Look through the lines below and extract any with the word "diamond".

§ MATERIAL SHOWN
◆ ◆ ◆ ◆
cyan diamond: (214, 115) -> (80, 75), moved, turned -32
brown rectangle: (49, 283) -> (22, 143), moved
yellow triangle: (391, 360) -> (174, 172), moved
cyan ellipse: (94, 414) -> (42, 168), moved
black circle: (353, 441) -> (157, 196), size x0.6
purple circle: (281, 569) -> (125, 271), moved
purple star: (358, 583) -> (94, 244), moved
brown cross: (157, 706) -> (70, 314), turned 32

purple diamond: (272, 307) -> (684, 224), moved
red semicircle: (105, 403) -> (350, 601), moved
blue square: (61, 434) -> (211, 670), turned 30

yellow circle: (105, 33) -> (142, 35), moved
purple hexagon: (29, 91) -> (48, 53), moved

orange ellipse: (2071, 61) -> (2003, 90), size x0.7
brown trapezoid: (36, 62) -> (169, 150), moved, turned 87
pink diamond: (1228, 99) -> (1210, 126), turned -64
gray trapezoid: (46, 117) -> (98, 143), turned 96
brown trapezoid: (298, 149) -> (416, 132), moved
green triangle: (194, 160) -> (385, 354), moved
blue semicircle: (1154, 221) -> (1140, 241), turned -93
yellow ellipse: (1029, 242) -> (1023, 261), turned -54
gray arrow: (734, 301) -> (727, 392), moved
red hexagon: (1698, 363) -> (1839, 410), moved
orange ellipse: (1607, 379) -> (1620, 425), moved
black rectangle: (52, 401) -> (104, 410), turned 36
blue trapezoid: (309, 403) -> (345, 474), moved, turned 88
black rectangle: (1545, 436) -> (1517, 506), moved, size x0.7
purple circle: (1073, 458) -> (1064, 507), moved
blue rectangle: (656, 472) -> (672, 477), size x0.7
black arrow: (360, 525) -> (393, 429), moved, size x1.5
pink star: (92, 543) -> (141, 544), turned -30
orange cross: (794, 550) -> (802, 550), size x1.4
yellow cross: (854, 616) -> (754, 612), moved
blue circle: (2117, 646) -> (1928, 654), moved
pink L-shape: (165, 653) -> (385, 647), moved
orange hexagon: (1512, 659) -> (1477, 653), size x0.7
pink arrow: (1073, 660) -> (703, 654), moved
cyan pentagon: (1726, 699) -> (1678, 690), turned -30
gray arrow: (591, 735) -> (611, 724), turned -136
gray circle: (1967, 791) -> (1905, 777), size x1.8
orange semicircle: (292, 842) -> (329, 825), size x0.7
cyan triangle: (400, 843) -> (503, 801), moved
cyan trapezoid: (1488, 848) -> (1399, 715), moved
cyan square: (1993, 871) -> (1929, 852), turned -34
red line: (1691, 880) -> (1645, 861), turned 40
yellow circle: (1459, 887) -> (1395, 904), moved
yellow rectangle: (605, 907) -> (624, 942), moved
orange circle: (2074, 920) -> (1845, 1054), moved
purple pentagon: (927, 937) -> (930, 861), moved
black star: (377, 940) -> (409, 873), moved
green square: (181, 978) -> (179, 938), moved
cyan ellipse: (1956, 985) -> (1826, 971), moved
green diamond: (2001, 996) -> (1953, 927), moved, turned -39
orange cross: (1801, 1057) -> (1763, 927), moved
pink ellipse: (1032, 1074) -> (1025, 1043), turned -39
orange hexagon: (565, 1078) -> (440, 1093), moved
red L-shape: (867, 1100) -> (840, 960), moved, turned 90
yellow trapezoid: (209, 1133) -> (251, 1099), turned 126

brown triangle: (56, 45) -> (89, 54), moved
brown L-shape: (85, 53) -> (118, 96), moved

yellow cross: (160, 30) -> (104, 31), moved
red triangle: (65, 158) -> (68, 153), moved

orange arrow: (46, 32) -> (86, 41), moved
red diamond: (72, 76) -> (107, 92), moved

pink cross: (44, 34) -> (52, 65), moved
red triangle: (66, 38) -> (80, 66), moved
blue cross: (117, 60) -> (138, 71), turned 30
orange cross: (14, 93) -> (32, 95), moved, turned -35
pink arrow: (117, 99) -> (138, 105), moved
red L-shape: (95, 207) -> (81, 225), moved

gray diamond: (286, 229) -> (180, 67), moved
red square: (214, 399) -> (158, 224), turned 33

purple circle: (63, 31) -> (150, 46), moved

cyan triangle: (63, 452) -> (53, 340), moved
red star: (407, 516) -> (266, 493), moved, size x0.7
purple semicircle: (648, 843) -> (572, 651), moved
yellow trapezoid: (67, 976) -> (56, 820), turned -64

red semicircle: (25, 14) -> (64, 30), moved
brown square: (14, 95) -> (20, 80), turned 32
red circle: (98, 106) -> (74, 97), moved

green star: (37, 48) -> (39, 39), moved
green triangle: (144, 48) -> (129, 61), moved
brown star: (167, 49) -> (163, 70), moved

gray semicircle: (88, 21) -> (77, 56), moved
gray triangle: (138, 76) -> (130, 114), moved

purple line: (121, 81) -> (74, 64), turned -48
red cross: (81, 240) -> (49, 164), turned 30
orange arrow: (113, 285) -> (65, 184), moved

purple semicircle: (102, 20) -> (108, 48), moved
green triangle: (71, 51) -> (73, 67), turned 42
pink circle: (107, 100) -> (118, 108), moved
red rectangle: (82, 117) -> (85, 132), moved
◆ ◆ ◆ ◆
§ ANSWER BELOW
cyan diamond: (214, 115) -> (80, 75), moved, turned -32
purple diamond: (272, 307) -> (684, 224), moved
pink diamond: (1228, 99) -> (1210, 126), turned -64
green diamond: (2001, 996) -> (1953, 927), moved, turned -39
red diamond: (72, 76) -> (107, 92), moved
gray diamond: (286, 229) -> (180, 67), moved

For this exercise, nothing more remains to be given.